§ **EXERCISE OBJECTIVE**: Among the entries below, find the line with "(490, 536) = (701, 171): white", then quote it and each following line up to and including the line with "(594, 321) = (467, 186): yellow", and nothing else.

§ **THE DATA**:

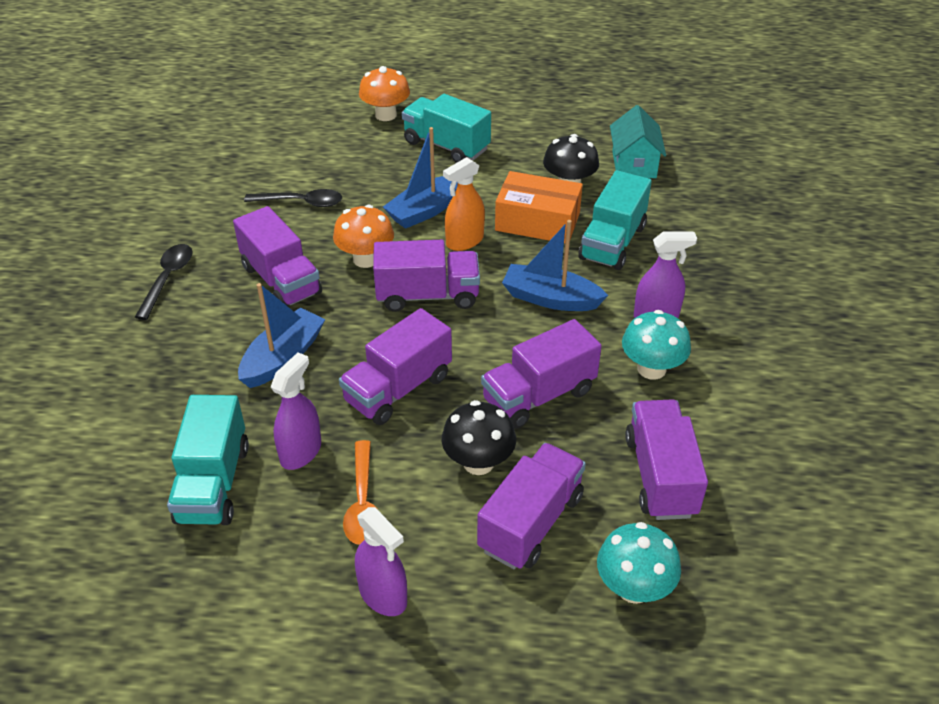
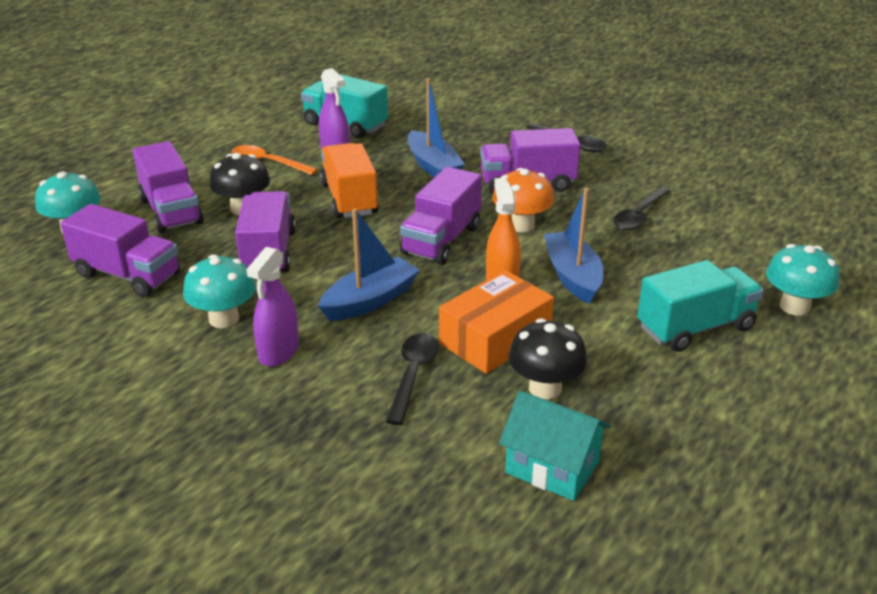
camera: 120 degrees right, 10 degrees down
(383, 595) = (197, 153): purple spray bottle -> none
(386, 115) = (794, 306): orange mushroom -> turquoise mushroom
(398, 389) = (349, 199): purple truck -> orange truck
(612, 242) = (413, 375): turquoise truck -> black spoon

* * *

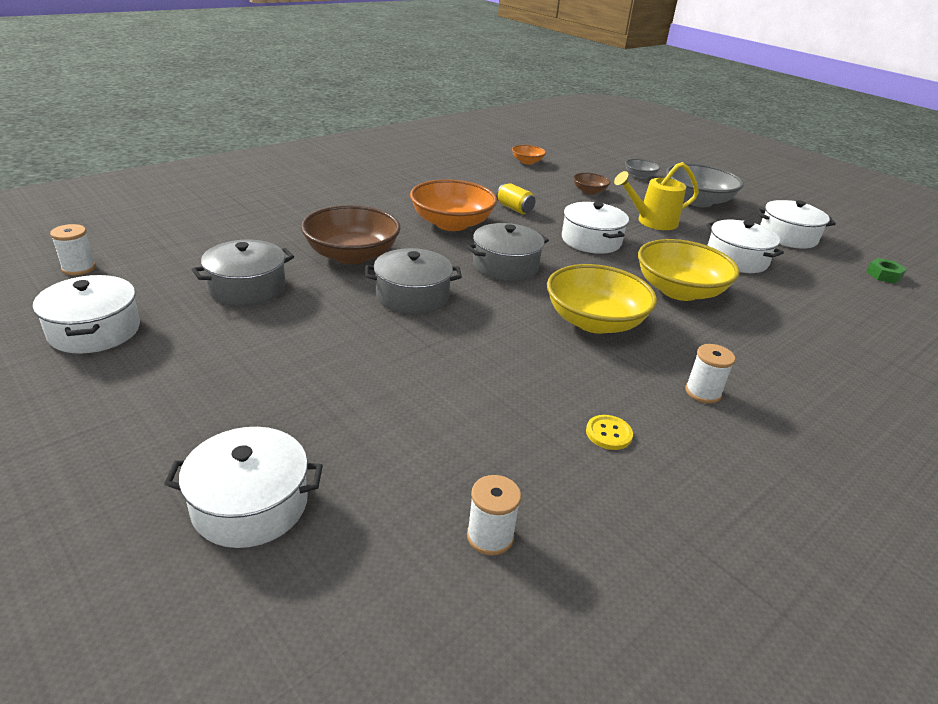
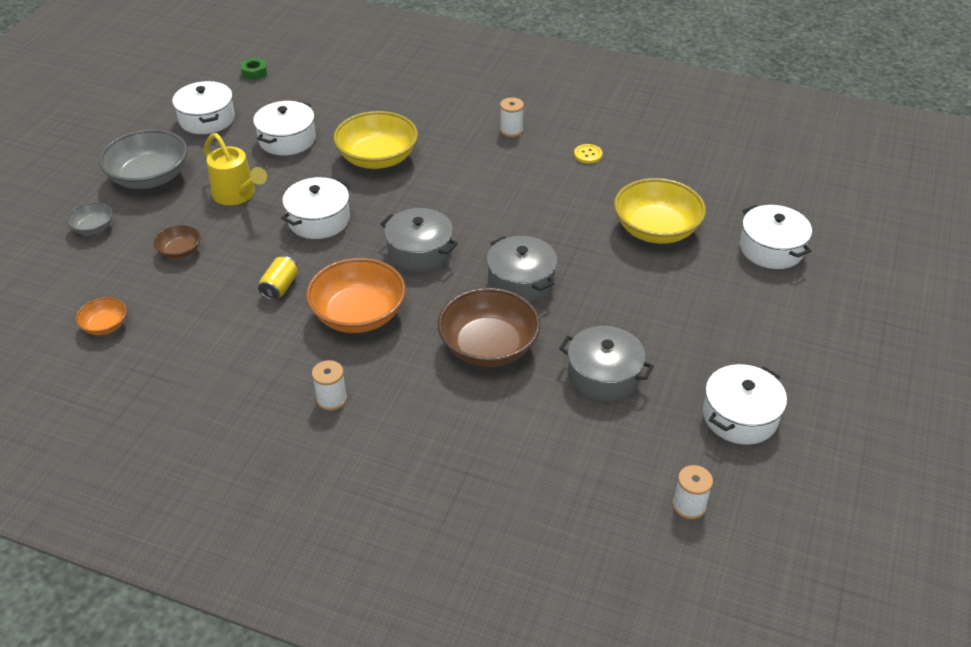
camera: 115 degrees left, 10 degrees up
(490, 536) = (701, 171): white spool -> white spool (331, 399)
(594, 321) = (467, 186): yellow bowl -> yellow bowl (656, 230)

§ **RESPONSE BOX**:
(490, 536) = (701, 171): white spool -> white spool (331, 399)
(594, 321) = (467, 186): yellow bowl -> yellow bowl (656, 230)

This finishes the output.